▶ [TASK DETAILS]:
An exact copy of each line below is needed, with no images in it.

----- DATA BLOCK

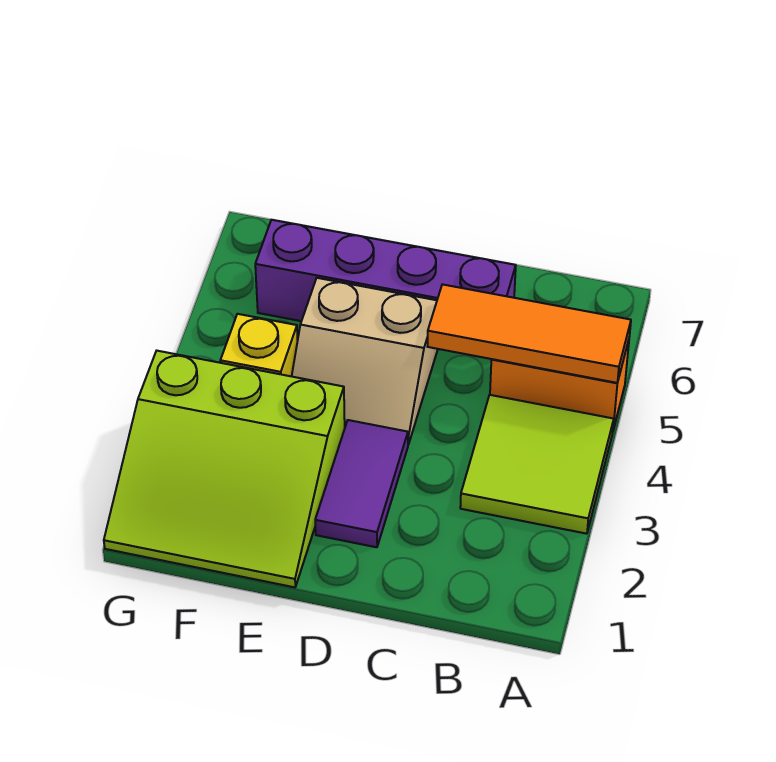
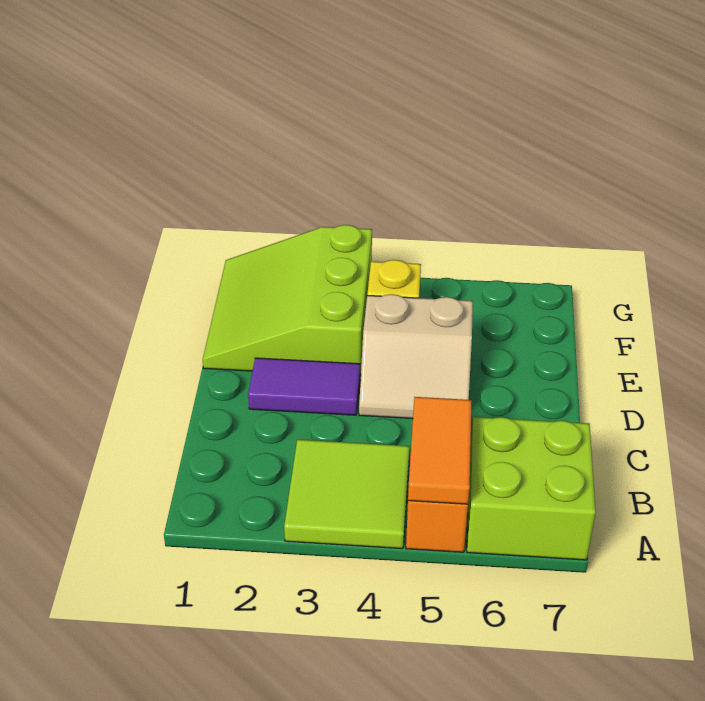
orange tile A5:C5 level 2 -> orange tile A5:B5 level 2
none -> lime brick A6:B7 level 1
purple brick C6:F6 level 1 -> none
tan slope D4:E5 level 1 top 5 -> tan slope D4:E5 level 1 top E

----------

▶ [YOUR SOLUTION]:
orange tile A5:C5 level 2 -> orange tile A5:B5 level 2
none -> lime brick A6:B7 level 1
purple brick C6:F6 level 1 -> none
tan slope D4:E5 level 1 top 5 -> tan slope D4:E5 level 1 top E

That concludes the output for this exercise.